What to work on:
Reproduce each record verbatim, images excluded.

The data:
------------------------------------------------

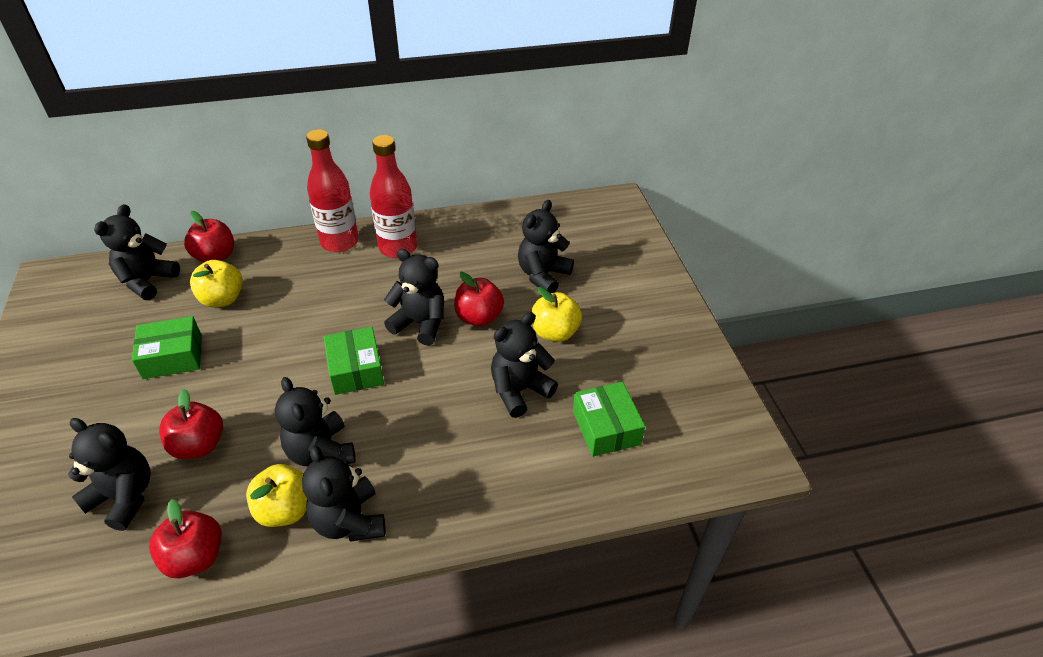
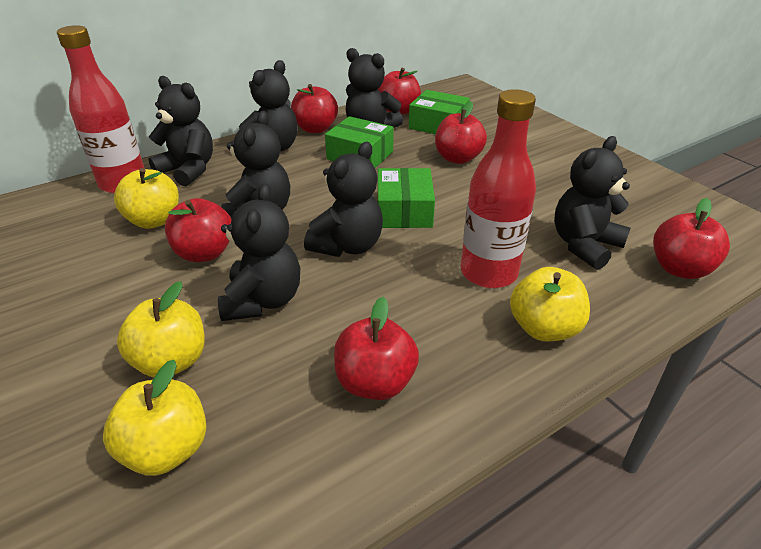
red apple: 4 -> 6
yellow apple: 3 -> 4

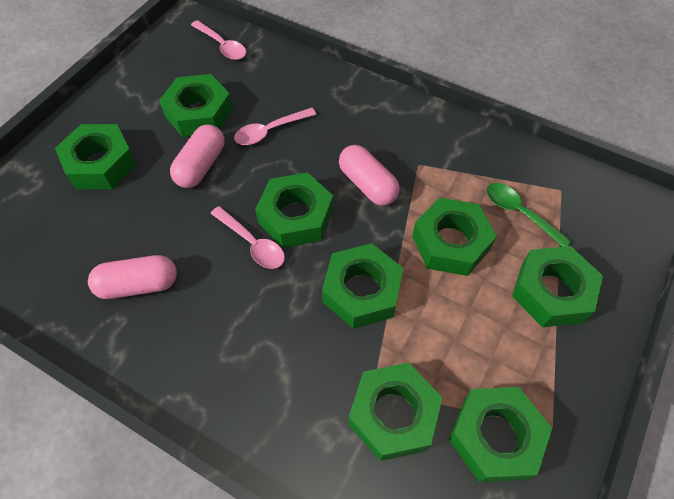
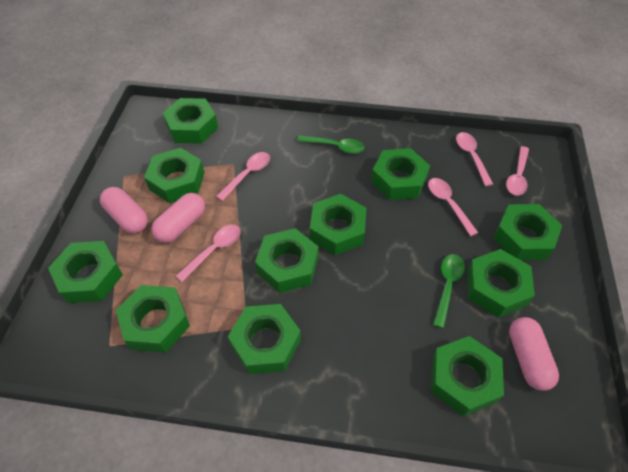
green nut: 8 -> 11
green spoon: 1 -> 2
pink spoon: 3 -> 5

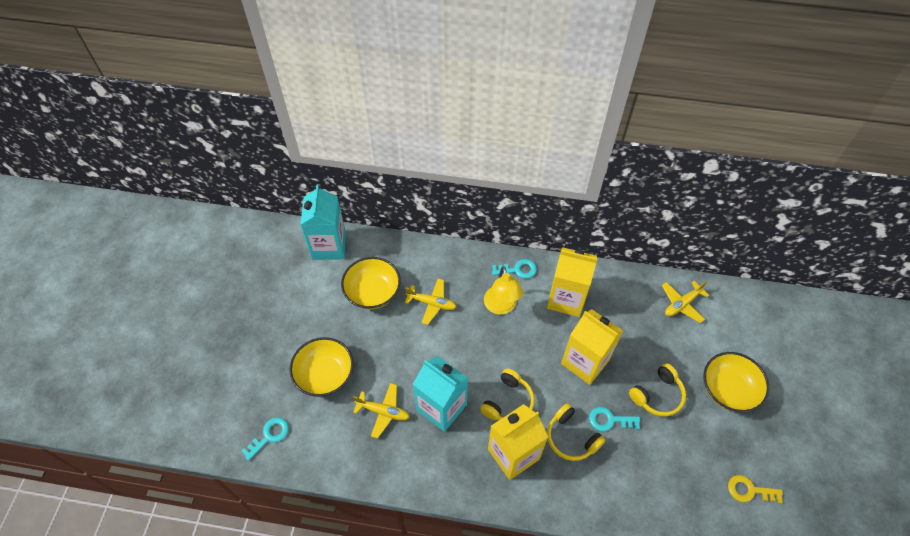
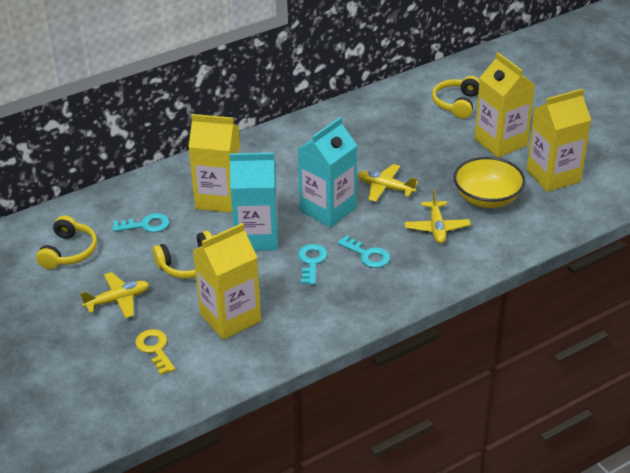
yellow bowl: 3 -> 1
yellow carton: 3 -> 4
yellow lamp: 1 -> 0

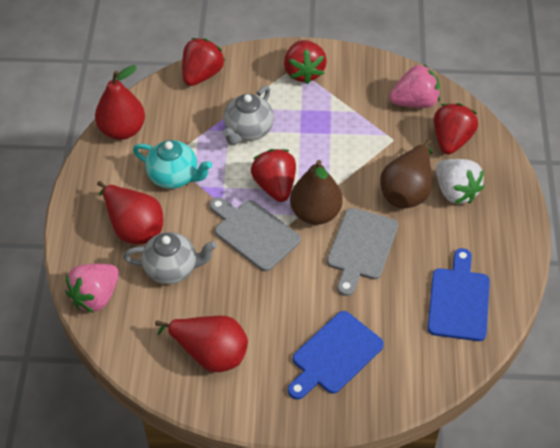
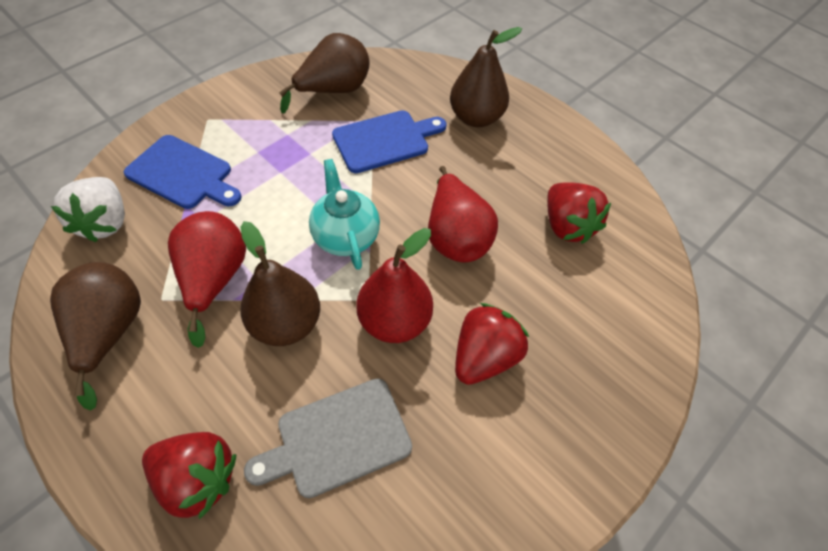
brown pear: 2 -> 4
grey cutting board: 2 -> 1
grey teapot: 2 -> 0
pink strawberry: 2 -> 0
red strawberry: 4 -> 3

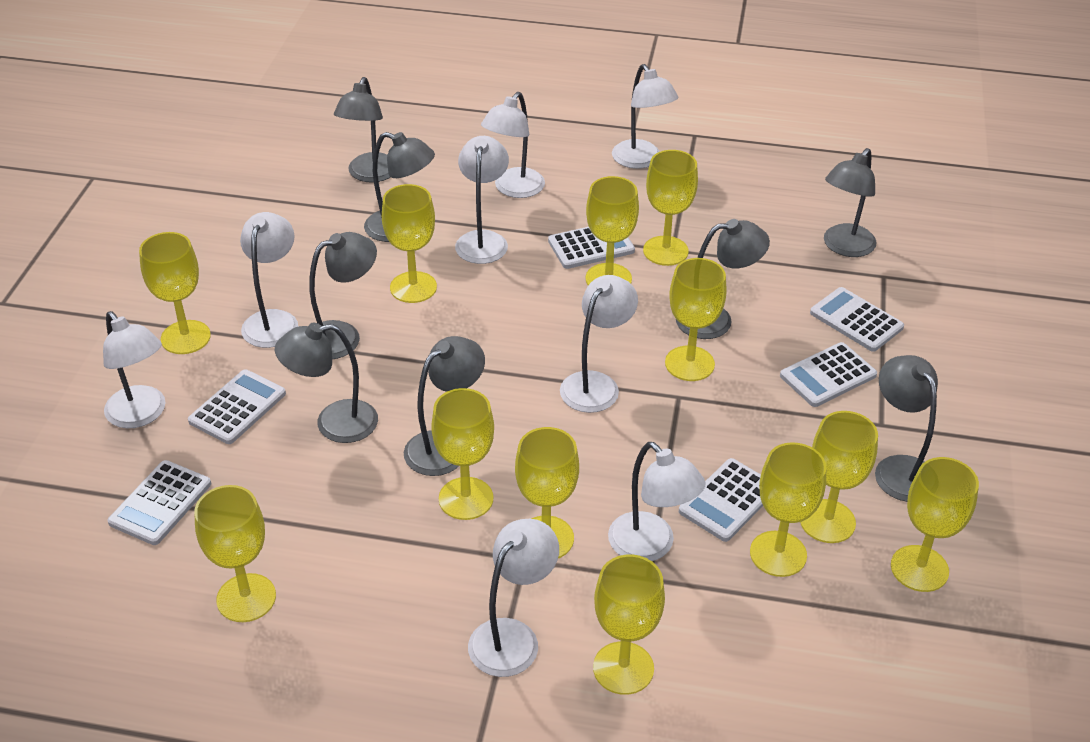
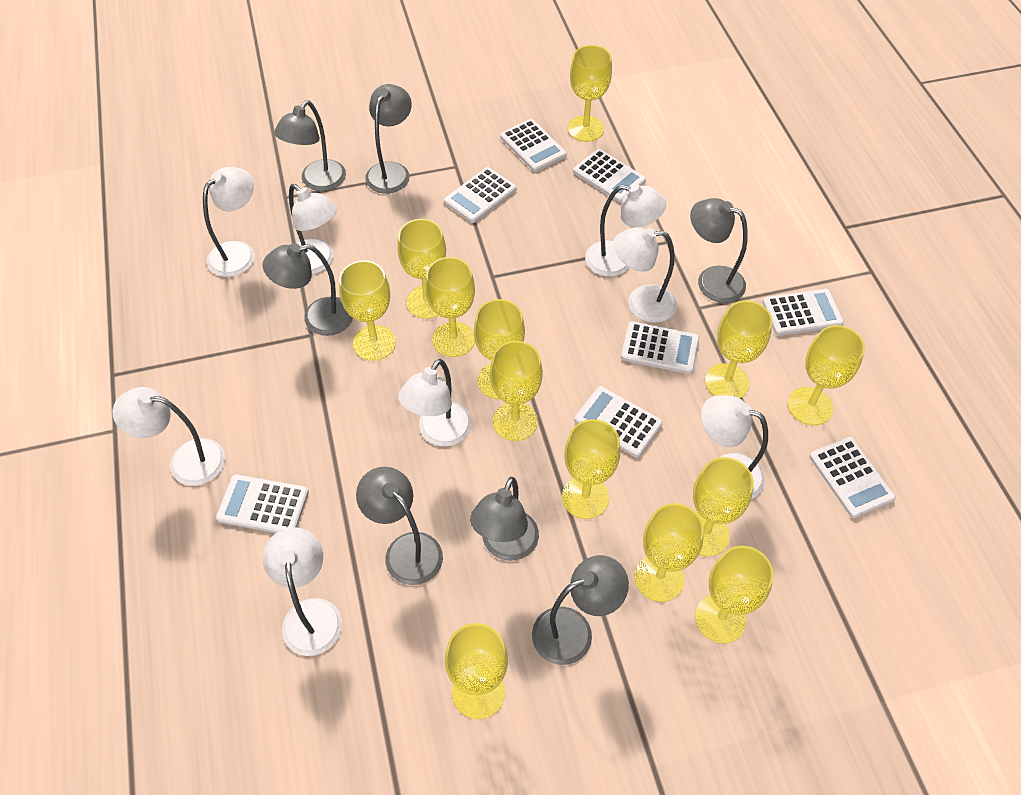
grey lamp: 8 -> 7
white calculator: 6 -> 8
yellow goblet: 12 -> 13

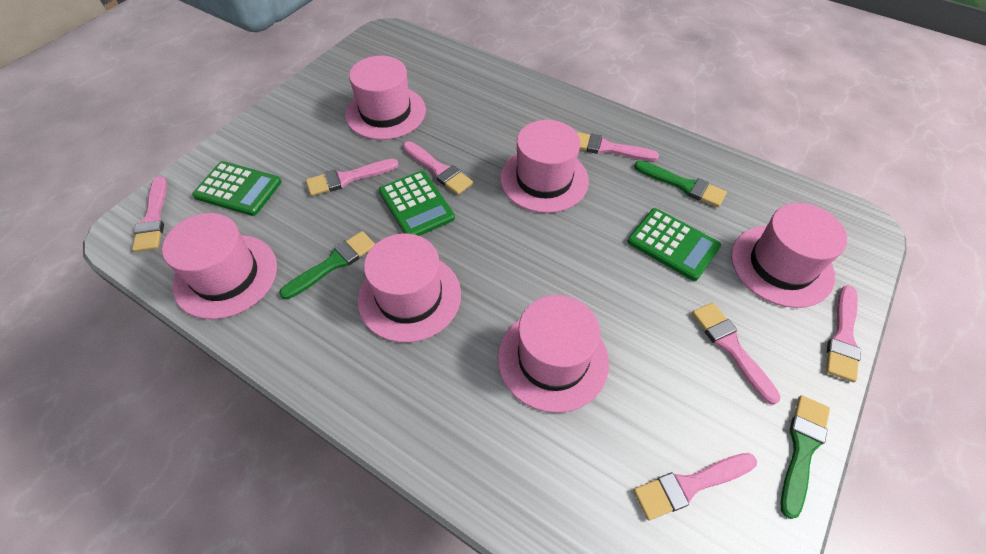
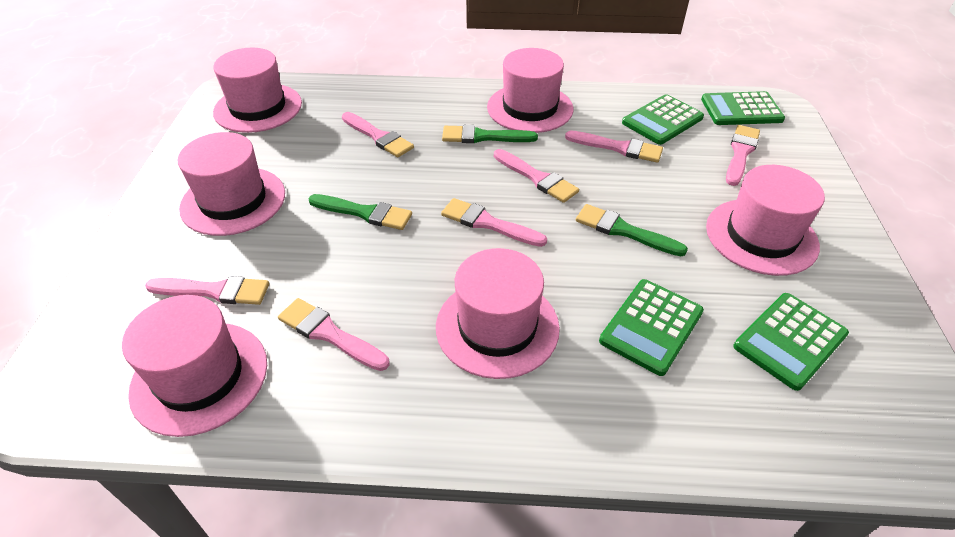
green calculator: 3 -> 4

------------------------------------------------

Written reply:
red apple: 4 -> 6
yellow apple: 3 -> 4

green nut: 8 -> 11
green spoon: 1 -> 2
pink spoon: 3 -> 5

yellow bowl: 3 -> 1
yellow carton: 3 -> 4
yellow lamp: 1 -> 0

brown pear: 2 -> 4
grey cutting board: 2 -> 1
grey teapot: 2 -> 0
pink strawberry: 2 -> 0
red strawberry: 4 -> 3

grey lamp: 8 -> 7
white calculator: 6 -> 8
yellow goblet: 12 -> 13

green calculator: 3 -> 4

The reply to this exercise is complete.